STATED GOAL:
Convert the lines below into a numbered list, omitting any blank lines.

INFORMATION GIVEN:

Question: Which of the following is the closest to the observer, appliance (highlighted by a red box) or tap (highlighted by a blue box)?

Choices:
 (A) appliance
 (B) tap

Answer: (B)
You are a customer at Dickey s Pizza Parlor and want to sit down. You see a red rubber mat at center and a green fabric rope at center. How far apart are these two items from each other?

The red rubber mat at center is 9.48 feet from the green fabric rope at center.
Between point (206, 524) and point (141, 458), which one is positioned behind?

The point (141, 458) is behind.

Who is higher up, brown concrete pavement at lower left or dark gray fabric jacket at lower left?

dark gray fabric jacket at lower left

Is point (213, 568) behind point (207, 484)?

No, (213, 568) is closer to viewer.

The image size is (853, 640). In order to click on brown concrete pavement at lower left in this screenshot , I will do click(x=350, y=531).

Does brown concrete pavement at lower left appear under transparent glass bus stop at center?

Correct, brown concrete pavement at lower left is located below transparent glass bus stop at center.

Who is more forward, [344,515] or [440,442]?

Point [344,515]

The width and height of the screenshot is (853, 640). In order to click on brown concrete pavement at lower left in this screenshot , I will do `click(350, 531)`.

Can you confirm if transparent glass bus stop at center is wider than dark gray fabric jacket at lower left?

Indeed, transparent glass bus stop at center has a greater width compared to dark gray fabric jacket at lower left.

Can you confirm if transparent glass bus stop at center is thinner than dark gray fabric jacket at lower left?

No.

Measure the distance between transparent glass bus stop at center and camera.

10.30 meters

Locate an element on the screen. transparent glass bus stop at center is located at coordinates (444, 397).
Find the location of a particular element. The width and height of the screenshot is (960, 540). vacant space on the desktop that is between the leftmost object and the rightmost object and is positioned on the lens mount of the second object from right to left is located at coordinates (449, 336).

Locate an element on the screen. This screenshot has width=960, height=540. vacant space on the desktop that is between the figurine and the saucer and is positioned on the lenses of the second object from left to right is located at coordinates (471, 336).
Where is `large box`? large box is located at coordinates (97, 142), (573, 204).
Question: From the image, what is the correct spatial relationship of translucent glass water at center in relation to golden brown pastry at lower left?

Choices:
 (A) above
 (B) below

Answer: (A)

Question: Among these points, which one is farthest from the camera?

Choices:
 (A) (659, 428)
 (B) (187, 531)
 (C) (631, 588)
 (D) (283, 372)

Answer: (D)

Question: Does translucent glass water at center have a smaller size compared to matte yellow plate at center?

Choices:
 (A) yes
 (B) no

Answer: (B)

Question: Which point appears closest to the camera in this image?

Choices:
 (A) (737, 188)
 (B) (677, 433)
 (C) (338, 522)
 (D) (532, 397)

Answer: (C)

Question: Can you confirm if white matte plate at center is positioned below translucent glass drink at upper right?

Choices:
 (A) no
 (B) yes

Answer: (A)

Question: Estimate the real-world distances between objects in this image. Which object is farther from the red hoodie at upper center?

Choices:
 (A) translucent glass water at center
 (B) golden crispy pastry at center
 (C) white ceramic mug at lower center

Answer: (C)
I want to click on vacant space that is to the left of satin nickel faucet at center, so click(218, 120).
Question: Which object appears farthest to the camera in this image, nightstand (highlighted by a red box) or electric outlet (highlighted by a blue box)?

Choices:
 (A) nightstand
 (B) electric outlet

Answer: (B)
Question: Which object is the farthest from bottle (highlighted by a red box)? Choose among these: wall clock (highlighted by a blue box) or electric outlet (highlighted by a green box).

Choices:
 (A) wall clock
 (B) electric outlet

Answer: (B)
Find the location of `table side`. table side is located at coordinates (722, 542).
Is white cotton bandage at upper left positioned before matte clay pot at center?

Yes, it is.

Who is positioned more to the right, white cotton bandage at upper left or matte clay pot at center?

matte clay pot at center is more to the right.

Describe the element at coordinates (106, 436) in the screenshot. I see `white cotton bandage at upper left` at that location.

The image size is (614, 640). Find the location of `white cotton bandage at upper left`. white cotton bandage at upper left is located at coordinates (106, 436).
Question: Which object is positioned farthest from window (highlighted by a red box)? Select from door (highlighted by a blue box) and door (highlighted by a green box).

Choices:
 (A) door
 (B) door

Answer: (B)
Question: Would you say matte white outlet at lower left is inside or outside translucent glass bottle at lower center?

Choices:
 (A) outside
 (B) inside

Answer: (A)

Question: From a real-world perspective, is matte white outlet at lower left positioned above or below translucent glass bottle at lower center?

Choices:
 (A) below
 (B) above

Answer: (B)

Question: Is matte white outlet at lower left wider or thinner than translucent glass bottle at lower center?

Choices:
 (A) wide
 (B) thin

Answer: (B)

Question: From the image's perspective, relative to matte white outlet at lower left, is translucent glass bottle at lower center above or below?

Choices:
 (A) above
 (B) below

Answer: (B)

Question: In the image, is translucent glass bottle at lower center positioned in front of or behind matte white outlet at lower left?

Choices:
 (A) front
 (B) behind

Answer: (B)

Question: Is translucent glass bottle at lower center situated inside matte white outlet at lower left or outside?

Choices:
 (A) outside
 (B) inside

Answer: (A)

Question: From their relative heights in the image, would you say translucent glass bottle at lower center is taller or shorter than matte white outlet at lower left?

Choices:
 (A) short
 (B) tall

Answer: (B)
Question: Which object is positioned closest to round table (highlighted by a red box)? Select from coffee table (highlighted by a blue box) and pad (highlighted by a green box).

RESPONSE TO THIS EXERCISE:
1. Question: Which of the following is the closest to the observer, appliance (highlighted by a red box) or tap (highlighted by a blue box)?
2. Choices:
3.  (A) appliance
4.  (B) tap
5. Answer: (B)
6. You are a customer at Dickey s Pizza Parlor and want to sit down. You see a red rubber mat at center and a green fabric rope at center. How far apart are these two items from each other?
7. The red rubber mat at center is 9.48 feet from the green fabric rope at center.
8. Between point (206, 524) and point (141, 458), which one is positioned behind?
9. The point (141, 458) is behind.
10. Who is higher up, brown concrete pavement at lower left or dark gray fabric jacket at lower left?
11. dark gray fabric jacket at lower left
12. Is point (213, 568) behind point (207, 484)?
13. No, (213, 568) is closer to viewer.
14. The image size is (853, 640). In order to click on brown concrete pavement at lower left in this screenshot , I will do click(x=350, y=531).
15. Does brown concrete pavement at lower left appear under transparent glass bus stop at center?
16. Correct, brown concrete pavement at lower left is located below transparent glass bus stop at center.
17. Who is more forward, [344,515] or [440,442]?
18. Point [344,515]
19. The width and height of the screenshot is (853, 640). In order to click on brown concrete pavement at lower left in this screenshot , I will do `click(350, 531)`.
20. Can you confirm if transparent glass bus stop at center is wider than dark gray fabric jacket at lower left?
21. Indeed, transparent glass bus stop at center has a greater width compared to dark gray fabric jacket at lower left.
22. Can you confirm if transparent glass bus stop at center is thinner than dark gray fabric jacket at lower left?
23. No.
24. Measure the distance between transparent glass bus stop at center and camera.
25. 10.30 meters
26. Locate an element on the screen. transparent glass bus stop at center is located at coordinates (444, 397).
27. Find the location of a particular element. The width and height of the screenshot is (960, 540). vacant space on the desktop that is between the leftmost object and the rightmost object and is positioned on the lens mount of the second object from right to left is located at coordinates (449, 336).
28. Locate an element on the screen. This screenshot has width=960, height=540. vacant space on the desktop that is between the figurine and the saucer and is positioned on the lenses of the second object from left to right is located at coordinates (471, 336).
29. Where is `large box`? large box is located at coordinates (97, 142), (573, 204).
30. Question: From the image, what is the correct spatial relationship of translucent glass water at center in relation to golden brown pastry at lower left?
31. Choices:
32.  (A) above
33.  (B) below
34. Answer: (A)
35. Question: Among these points, which one is farthest from the camera?
36. Choices:
37.  (A) (659, 428)
38.  (B) (187, 531)
39.  (C) (631, 588)
40.  (D) (283, 372)
41. Answer: (D)
42. Question: Does translucent glass water at center have a smaller size compared to matte yellow plate at center?
43. Choices:
44.  (A) yes
45.  (B) no
46. Answer: (B)
47. Question: Which point appears closest to the camera in this image?
48. Choices:
49.  (A) (737, 188)
50.  (B) (677, 433)
51.  (C) (338, 522)
52.  (D) (532, 397)
53. Answer: (C)
54. Question: Can you confirm if white matte plate at center is positioned below translucent glass drink at upper right?
55. Choices:
56.  (A) no
57.  (B) yes
58. Answer: (A)
59. Question: Estimate the real-world distances between objects in this image. Which object is farther from the red hoodie at upper center?
60. Choices:
61.  (A) translucent glass water at center
62.  (B) golden crispy pastry at center
63.  (C) white ceramic mug at lower center
64. Answer: (C)
65. I want to click on vacant space that is to the left of satin nickel faucet at center, so click(218, 120).
66. Question: Which object appears farthest to the camera in this image, nightstand (highlighted by a red box) or electric outlet (highlighted by a blue box)?
67. Choices:
68.  (A) nightstand
69.  (B) electric outlet
70. Answer: (B)
71. Question: Which object is the farthest from bottle (highlighted by a red box)? Choose among these: wall clock (highlighted by a blue box) or electric outlet (highlighted by a green box).
72. Choices:
73.  (A) wall clock
74.  (B) electric outlet
75. Answer: (B)
76. Find the location of `table side`. table side is located at coordinates (722, 542).
77. Is white cotton bandage at upper left positioned before matte clay pot at center?
78. Yes, it is.
79. Who is positioned more to the right, white cotton bandage at upper left or matte clay pot at center?
80. matte clay pot at center is more to the right.
81. Describe the element at coordinates (106, 436) in the screenshot. I see `white cotton bandage at upper left` at that location.
82. The image size is (614, 640). Find the location of `white cotton bandage at upper left`. white cotton bandage at upper left is located at coordinates (106, 436).
83. Question: Which object is positioned farthest from window (highlighted by a red box)? Select from door (highlighted by a blue box) and door (highlighted by a green box).
84. Choices:
85.  (A) door
86.  (B) door
87. Answer: (B)
88. Question: Would you say matte white outlet at lower left is inside or outside translucent glass bottle at lower center?
89. Choices:
90.  (A) outside
91.  (B) inside
92. Answer: (A)
93. Question: From a real-world perspective, is matte white outlet at lower left positioned above or below translucent glass bottle at lower center?
94. Choices:
95.  (A) below
96.  (B) above
97. Answer: (B)
98. Question: Is matte white outlet at lower left wider or thinner than translucent glass bottle at lower center?
99. Choices:
100.  (A) wide
101.  (B) thin
102. Answer: (B)
103. Question: From the image's perspective, relative to matte white outlet at lower left, is translucent glass bottle at lower center above or below?
104. Choices:
105.  (A) above
106.  (B) below
107. Answer: (B)
108. Question: In the image, is translucent glass bottle at lower center positioned in front of or behind matte white outlet at lower left?
109. Choices:
110.  (A) front
111.  (B) behind
112. Answer: (B)
113. Question: Is translucent glass bottle at lower center situated inside matte white outlet at lower left or outside?
114. Choices:
115.  (A) outside
116.  (B) inside
117. Answer: (A)
118. Question: From their relative heights in the image, would you say translucent glass bottle at lower center is taller or shorter than matte white outlet at lower left?
119. Choices:
120.  (A) short
121.  (B) tall
122. Answer: (B)
123. Question: Which object is positioned closest to round table (highlighted by a red box)? Select from coffee table (highlighted by a blue box) and pad (highlighted by a green box).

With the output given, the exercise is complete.